*** Block opens ***

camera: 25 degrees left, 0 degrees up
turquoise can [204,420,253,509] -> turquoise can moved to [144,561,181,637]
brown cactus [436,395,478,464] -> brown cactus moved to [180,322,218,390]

*** Block closes ***
*** Block opens ***

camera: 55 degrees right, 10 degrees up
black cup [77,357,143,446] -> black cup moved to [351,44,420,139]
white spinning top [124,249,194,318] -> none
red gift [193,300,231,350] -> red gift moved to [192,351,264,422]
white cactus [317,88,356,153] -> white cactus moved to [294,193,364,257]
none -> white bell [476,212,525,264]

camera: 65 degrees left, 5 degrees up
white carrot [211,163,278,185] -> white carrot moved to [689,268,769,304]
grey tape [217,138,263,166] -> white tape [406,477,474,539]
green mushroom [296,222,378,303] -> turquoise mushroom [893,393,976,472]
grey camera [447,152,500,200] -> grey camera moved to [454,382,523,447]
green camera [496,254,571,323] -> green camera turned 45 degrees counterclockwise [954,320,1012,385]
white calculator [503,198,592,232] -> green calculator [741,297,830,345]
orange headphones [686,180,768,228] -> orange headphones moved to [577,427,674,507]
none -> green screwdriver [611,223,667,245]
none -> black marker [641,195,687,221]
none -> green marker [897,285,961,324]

*** Block closes ***

Work task
Copy every line of the entries above in which "white" occurs.

Problem solution
white spinning top [124,249,194,318] -> none
white cactus [317,88,356,153] -> white cactus moved to [294,193,364,257]
none -> white bell [476,212,525,264]
white carrot [211,163,278,185] -> white carrot moved to [689,268,769,304]
grey tape [217,138,263,166] -> white tape [406,477,474,539]
white calculator [503,198,592,232] -> green calculator [741,297,830,345]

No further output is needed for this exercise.